REQUIREMENT: For the data below, give again exactly the lines from the one containing "Novka: [1017,329,1076,388] ->" through the one containing "Ternex: [226,561,263,598] ->", both ends included, and no others.

INFORMATION PROVIDED section start

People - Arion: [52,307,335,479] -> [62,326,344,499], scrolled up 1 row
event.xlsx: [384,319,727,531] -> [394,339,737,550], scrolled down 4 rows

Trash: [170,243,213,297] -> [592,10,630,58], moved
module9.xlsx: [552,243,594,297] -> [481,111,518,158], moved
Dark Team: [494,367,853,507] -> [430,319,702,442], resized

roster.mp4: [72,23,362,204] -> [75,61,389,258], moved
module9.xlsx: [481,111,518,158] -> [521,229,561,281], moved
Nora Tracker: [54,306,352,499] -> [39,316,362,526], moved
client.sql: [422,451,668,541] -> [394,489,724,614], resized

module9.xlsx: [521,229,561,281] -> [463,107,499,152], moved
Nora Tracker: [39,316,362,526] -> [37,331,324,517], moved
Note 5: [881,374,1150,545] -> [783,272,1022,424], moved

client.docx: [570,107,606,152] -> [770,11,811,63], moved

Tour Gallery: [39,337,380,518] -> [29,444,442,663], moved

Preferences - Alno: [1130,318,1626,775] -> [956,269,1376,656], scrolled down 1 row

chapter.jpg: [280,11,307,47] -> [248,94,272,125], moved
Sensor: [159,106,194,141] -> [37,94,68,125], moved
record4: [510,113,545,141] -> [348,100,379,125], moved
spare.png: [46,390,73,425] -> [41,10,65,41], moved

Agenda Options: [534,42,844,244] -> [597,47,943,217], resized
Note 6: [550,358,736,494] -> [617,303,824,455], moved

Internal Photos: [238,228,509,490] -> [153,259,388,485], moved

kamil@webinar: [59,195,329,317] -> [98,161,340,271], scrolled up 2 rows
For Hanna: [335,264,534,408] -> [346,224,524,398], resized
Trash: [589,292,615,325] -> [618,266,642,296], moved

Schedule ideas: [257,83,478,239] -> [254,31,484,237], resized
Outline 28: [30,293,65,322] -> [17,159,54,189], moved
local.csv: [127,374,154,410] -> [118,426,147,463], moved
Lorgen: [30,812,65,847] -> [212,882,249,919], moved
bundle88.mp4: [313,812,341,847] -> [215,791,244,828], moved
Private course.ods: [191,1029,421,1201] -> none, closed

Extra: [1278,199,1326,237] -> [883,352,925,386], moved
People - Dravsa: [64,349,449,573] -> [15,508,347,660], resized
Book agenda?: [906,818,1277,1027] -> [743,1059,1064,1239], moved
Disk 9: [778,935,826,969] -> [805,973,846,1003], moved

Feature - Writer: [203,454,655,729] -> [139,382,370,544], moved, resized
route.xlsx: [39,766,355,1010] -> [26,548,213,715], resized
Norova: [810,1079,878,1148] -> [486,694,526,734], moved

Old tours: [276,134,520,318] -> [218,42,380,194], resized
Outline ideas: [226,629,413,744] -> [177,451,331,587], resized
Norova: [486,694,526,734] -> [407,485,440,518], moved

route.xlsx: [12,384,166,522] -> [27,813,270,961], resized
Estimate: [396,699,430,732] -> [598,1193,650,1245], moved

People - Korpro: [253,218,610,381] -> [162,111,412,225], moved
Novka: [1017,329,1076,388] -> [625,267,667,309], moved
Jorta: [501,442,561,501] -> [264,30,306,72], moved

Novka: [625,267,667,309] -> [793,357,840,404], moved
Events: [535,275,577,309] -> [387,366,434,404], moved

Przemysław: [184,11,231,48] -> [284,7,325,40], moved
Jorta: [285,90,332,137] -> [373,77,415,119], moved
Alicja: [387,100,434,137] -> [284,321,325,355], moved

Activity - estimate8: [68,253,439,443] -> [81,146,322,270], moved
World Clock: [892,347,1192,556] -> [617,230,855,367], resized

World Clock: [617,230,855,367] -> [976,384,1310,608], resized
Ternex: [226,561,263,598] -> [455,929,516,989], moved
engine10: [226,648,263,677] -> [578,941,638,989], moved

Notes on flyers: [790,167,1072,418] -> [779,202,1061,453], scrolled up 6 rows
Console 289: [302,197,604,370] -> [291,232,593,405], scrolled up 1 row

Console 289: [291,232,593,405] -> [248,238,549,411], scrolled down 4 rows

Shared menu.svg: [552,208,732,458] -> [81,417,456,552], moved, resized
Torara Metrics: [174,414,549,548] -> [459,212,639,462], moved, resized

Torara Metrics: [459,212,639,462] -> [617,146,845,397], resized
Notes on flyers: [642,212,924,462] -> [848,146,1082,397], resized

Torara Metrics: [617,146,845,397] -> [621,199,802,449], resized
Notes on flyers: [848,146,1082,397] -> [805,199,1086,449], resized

INFORMATION PROVIDED section end

SOLUTION FOR THIS TASK:
Novka: [1017,329,1076,388] -> [625,267,667,309], moved
Jorta: [501,442,561,501] -> [264,30,306,72], moved

Novka: [625,267,667,309] -> [793,357,840,404], moved
Events: [535,275,577,309] -> [387,366,434,404], moved

Przemysław: [184,11,231,48] -> [284,7,325,40], moved
Jorta: [285,90,332,137] -> [373,77,415,119], moved
Alicja: [387,100,434,137] -> [284,321,325,355], moved

Activity - estimate8: [68,253,439,443] -> [81,146,322,270], moved
World Clock: [892,347,1192,556] -> [617,230,855,367], resized

World Clock: [617,230,855,367] -> [976,384,1310,608], resized
Ternex: [226,561,263,598] -> [455,929,516,989], moved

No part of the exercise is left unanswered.